■ About this task
Give back, unchanged, the lines from the one containing "building: [332,135,443,241] -> none" to the end of the listing, inclusive of both.

╭─ Material supplied

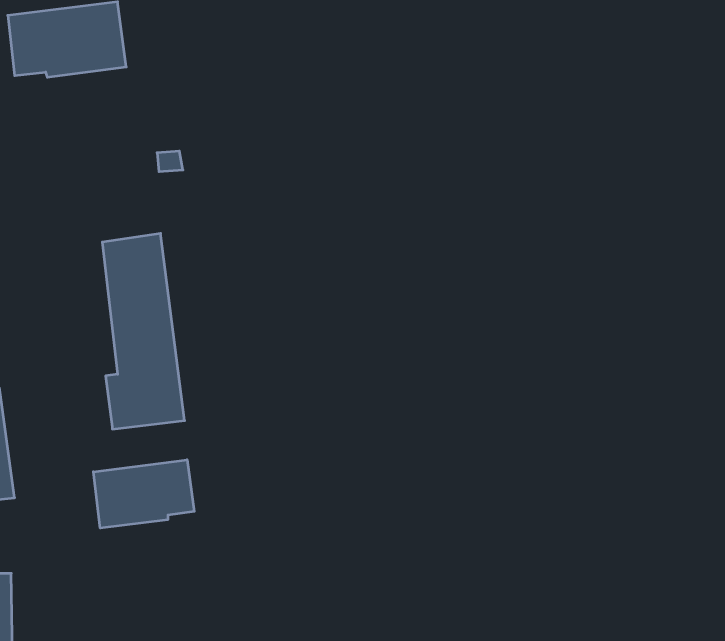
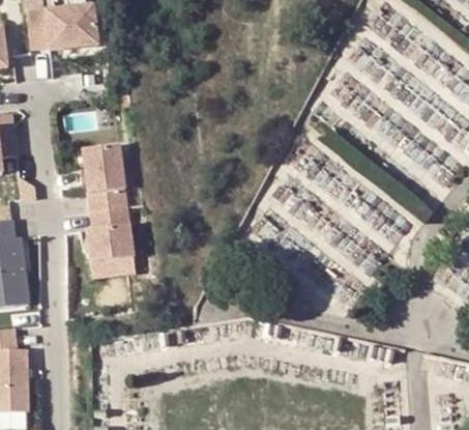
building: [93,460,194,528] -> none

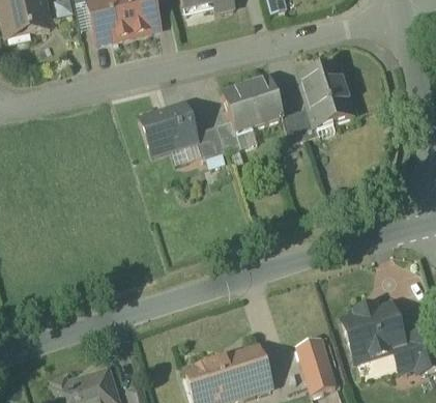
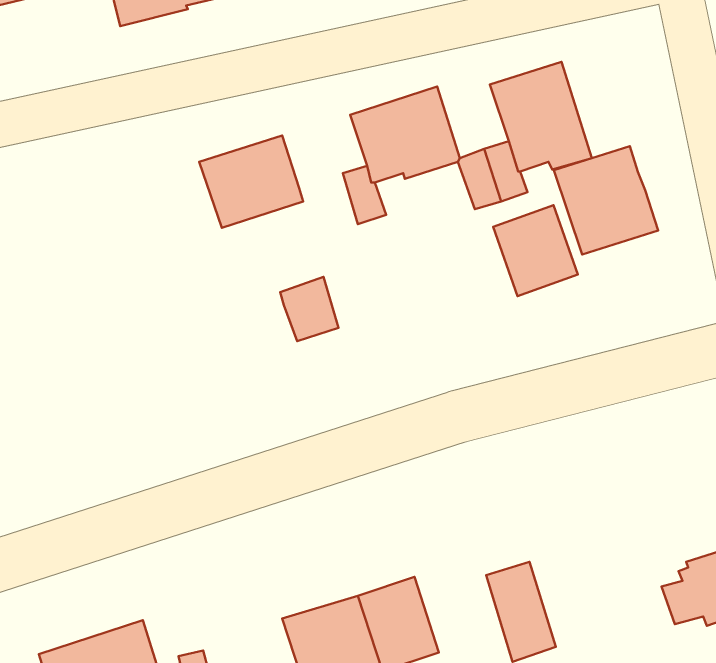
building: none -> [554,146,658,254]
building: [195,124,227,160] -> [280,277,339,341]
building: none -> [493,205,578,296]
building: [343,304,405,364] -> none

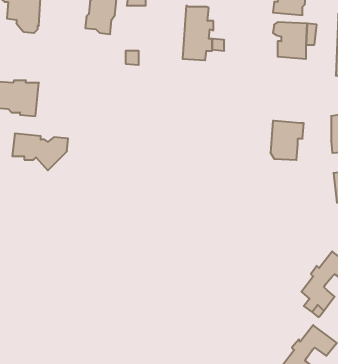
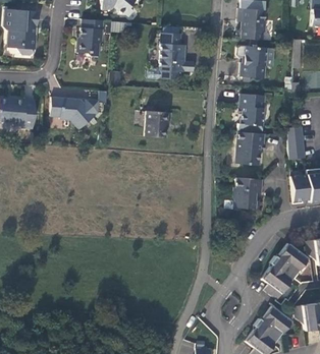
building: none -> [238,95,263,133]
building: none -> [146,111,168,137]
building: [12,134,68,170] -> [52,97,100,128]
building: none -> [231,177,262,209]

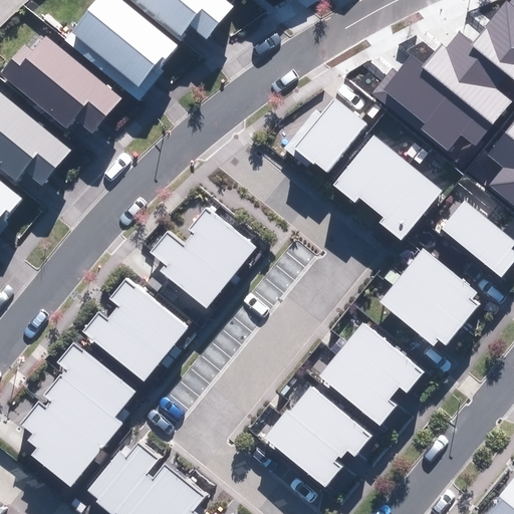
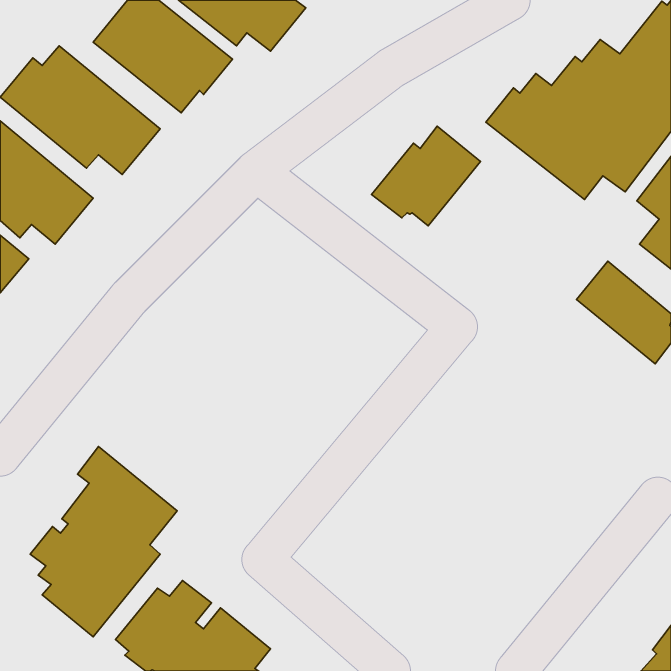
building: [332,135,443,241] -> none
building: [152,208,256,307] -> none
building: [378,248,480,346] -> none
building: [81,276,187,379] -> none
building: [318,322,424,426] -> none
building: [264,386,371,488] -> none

╰─

■ Written solution
building: [332,135,443,241] -> none
building: [152,208,256,307] -> none
building: [378,248,480,346] -> none
building: [81,276,187,379] -> none
building: [318,322,424,426] -> none
building: [264,386,371,488] -> none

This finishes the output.